◆ TASK BRIEF ◆
Write out the data exactly as given, dropping every picture.

(Saved entries)
______

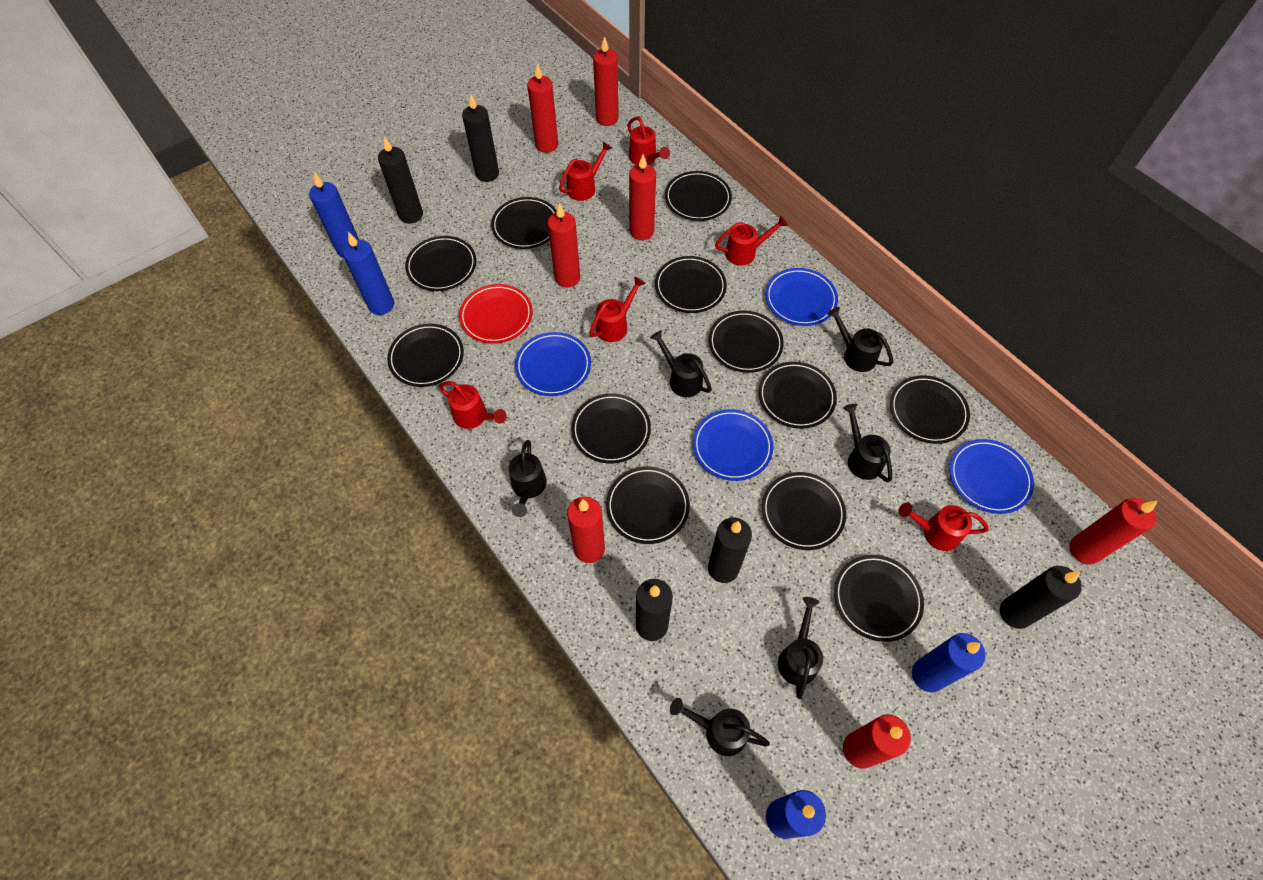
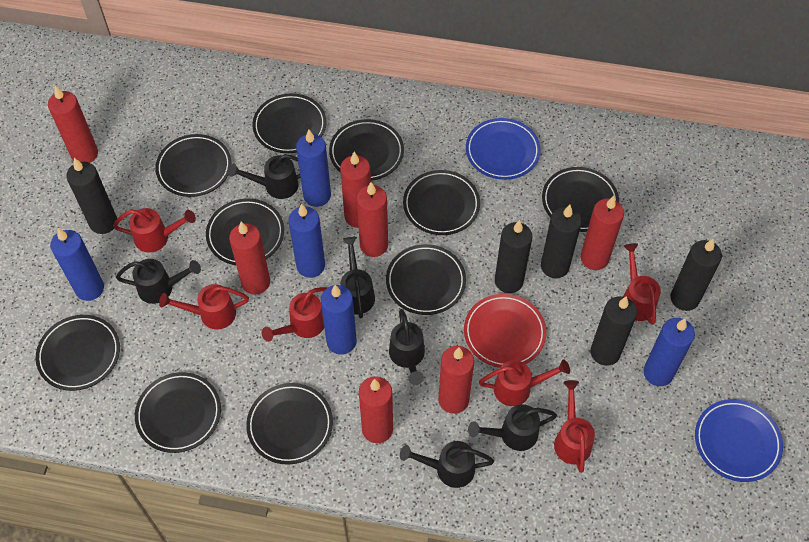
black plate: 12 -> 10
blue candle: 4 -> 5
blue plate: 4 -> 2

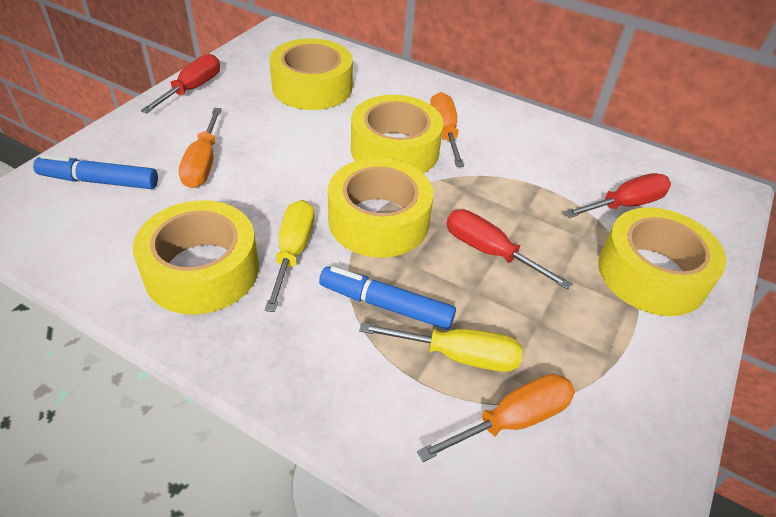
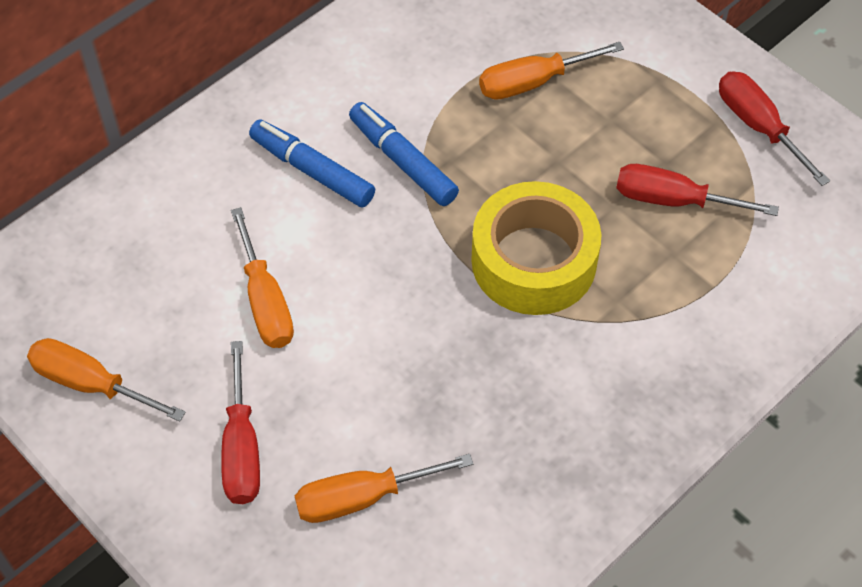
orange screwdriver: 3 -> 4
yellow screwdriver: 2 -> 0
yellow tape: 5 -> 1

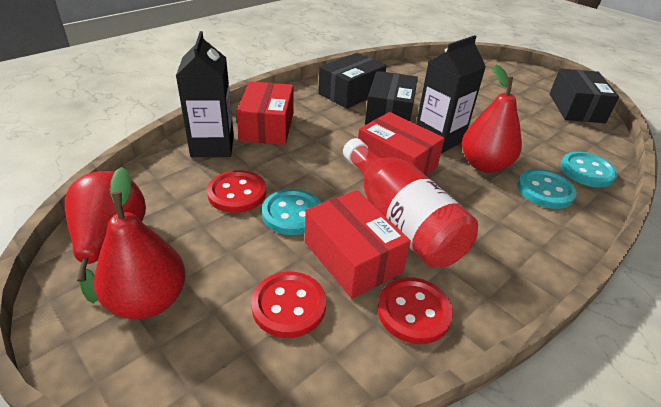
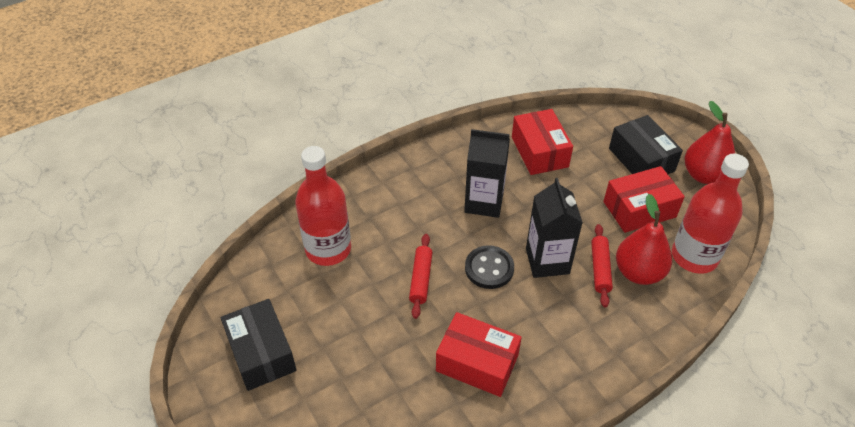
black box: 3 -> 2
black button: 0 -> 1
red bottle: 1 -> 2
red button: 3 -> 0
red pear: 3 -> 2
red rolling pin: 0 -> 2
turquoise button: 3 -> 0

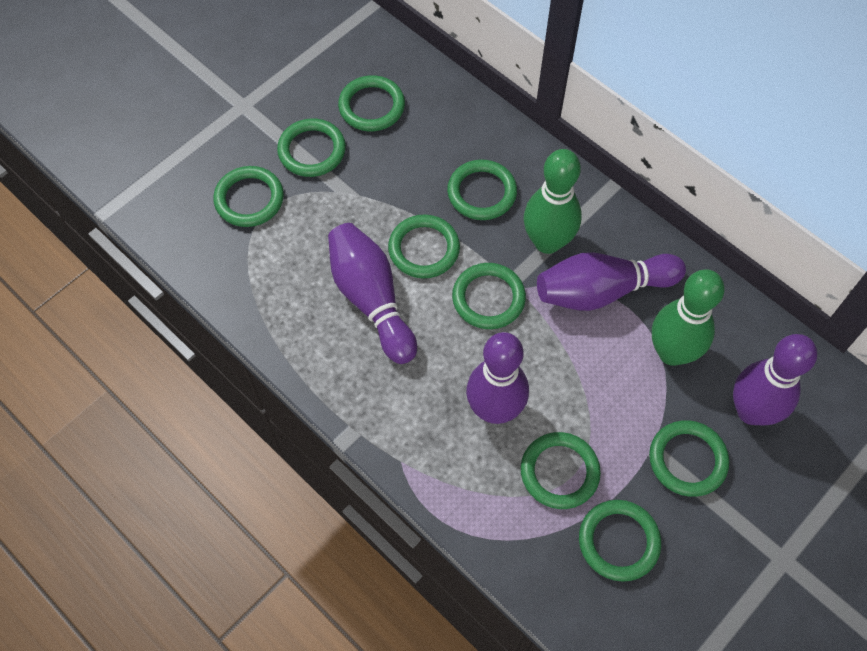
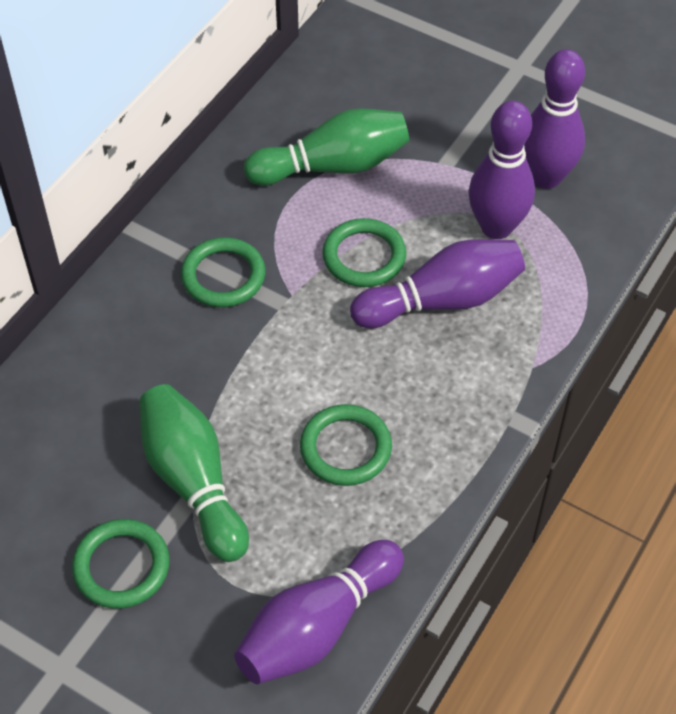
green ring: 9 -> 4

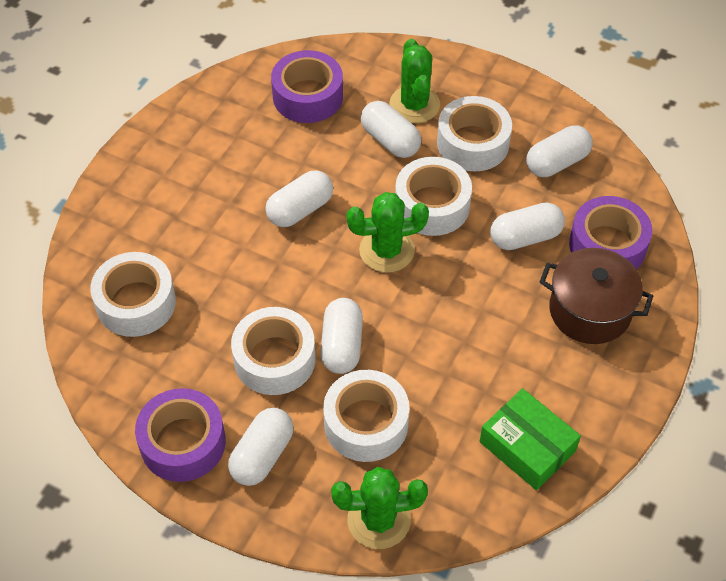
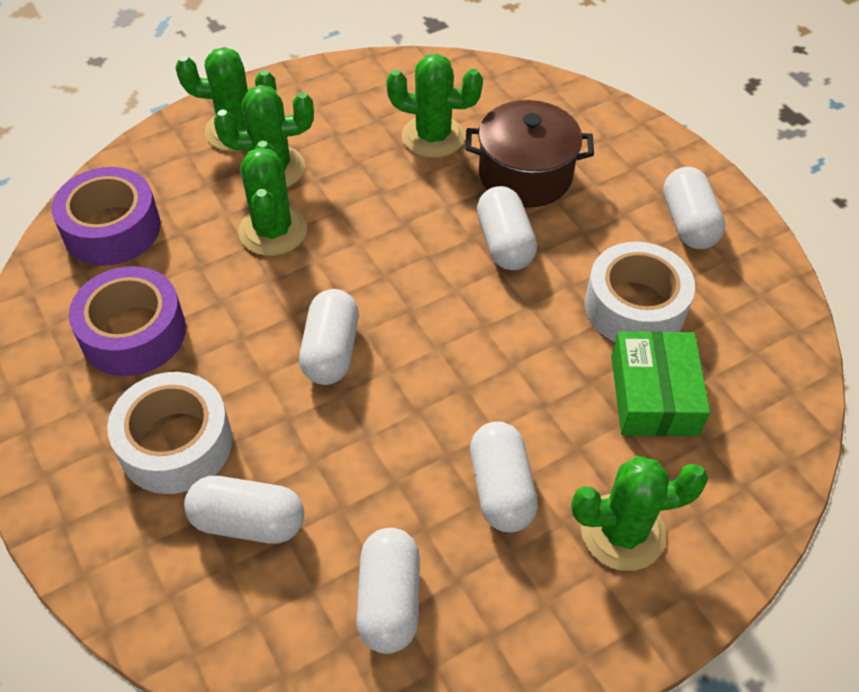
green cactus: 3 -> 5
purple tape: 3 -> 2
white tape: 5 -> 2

______

◆ RESPONSE BELOW ◆
black plate: 12 -> 10
blue candle: 4 -> 5
blue plate: 4 -> 2

orange screwdriver: 3 -> 4
yellow screwdriver: 2 -> 0
yellow tape: 5 -> 1

black box: 3 -> 2
black button: 0 -> 1
red bottle: 1 -> 2
red button: 3 -> 0
red pear: 3 -> 2
red rolling pin: 0 -> 2
turquoise button: 3 -> 0

green ring: 9 -> 4

green cactus: 3 -> 5
purple tape: 3 -> 2
white tape: 5 -> 2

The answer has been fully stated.